Data records
▼▼▼
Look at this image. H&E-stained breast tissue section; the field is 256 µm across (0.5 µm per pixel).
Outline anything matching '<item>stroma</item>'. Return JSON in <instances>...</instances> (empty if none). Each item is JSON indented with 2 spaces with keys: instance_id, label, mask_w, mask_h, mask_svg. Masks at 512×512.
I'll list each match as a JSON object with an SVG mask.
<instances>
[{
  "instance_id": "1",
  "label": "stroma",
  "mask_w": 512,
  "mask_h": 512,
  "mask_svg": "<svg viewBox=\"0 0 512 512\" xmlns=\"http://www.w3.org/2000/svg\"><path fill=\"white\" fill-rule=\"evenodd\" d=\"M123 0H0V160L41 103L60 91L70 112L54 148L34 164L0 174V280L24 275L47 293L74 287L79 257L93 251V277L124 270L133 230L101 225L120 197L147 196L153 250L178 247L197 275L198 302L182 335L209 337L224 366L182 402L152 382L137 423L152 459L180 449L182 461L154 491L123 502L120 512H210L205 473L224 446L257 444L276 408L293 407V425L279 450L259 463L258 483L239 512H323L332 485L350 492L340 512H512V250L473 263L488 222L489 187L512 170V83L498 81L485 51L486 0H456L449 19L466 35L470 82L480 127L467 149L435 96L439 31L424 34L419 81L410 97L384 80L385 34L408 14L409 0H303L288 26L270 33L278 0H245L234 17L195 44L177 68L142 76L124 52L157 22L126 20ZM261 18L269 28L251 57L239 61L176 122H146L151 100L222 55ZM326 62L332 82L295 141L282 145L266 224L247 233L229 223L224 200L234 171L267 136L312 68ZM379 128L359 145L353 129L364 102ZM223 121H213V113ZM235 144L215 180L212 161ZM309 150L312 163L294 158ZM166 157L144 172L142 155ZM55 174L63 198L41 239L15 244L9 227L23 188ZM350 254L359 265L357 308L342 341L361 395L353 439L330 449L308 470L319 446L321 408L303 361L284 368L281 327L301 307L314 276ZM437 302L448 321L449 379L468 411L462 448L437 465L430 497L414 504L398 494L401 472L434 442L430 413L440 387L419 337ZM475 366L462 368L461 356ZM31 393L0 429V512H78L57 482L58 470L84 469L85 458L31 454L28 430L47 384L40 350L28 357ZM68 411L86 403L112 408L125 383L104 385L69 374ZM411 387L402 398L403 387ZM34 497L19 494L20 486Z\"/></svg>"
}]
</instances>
▲▲▲
Transcribe the material above in its entirety. Match it exactly.

Look at this image. H&E-stained breast tissue section; the field is 256 µm across (0.5 µm per pixel).
Outline anything matching '<item>stroma</item>'. Return JSON in <instances>...</instances> (empty if none). Each item is JSON indented with 2 spaces with keys: instance_id, label, mask_w, mask_h, mask_svg. Masks at 512×512.
I'll list each match as a JSON object with an SVG mask.
<instances>
[{
  "instance_id": "1",
  "label": "stroma",
  "mask_w": 512,
  "mask_h": 512,
  "mask_svg": "<svg viewBox=\"0 0 512 512\" xmlns=\"http://www.w3.org/2000/svg\"><path fill=\"white\" fill-rule=\"evenodd\" d=\"M123 0H0V160L41 103L60 91L70 112L54 148L34 164L0 174V280L24 275L47 293L74 287L79 257L93 251V277L124 270L133 230L101 225L120 197L147 196L153 250L178 247L197 275L198 302L182 335L209 337L224 366L182 402L152 382L137 423L152 459L180 449L182 461L154 491L123 502L120 512H210L205 473L224 446L257 444L276 408L293 407V425L279 450L259 463L258 483L239 512H323L332 485L350 492L340 512H512V250L473 263L488 222L489 187L512 170V83L498 81L485 51L486 0H456L449 19L466 35L470 82L480 127L467 149L435 96L439 31L424 34L419 81L410 97L384 80L385 34L408 14L409 0H303L288 26L270 33L278 0H245L234 17L195 44L177 68L142 76L124 52L157 22L126 20ZM261 18L269 28L251 57L239 61L176 122H146L151 100L222 55ZM326 62L332 82L295 141L282 145L266 224L247 233L229 223L224 200L234 171L267 136L312 68ZM379 128L359 145L353 129L364 102ZM223 121H213V113ZM235 144L215 180L212 161ZM309 150L312 163L294 158ZM166 157L144 172L142 155ZM55 174L63 198L41 239L15 244L9 227L23 188ZM350 254L359 265L357 308L342 341L361 395L353 439L330 449L308 470L319 446L321 408L303 361L284 368L281 327L301 307L314 276ZM437 302L448 321L449 379L468 411L462 448L437 465L430 497L414 504L398 494L401 472L434 442L430 413L440 387L419 337ZM475 366L462 368L461 356ZM31 393L0 429V512H78L57 482L58 470L84 469L85 458L31 454L28 430L47 384L40 350L28 357ZM68 411L86 403L112 408L125 383L104 385L69 374ZM411 387L402 398L403 387ZM34 497L19 494L20 486Z\"/></svg>"
}]
</instances>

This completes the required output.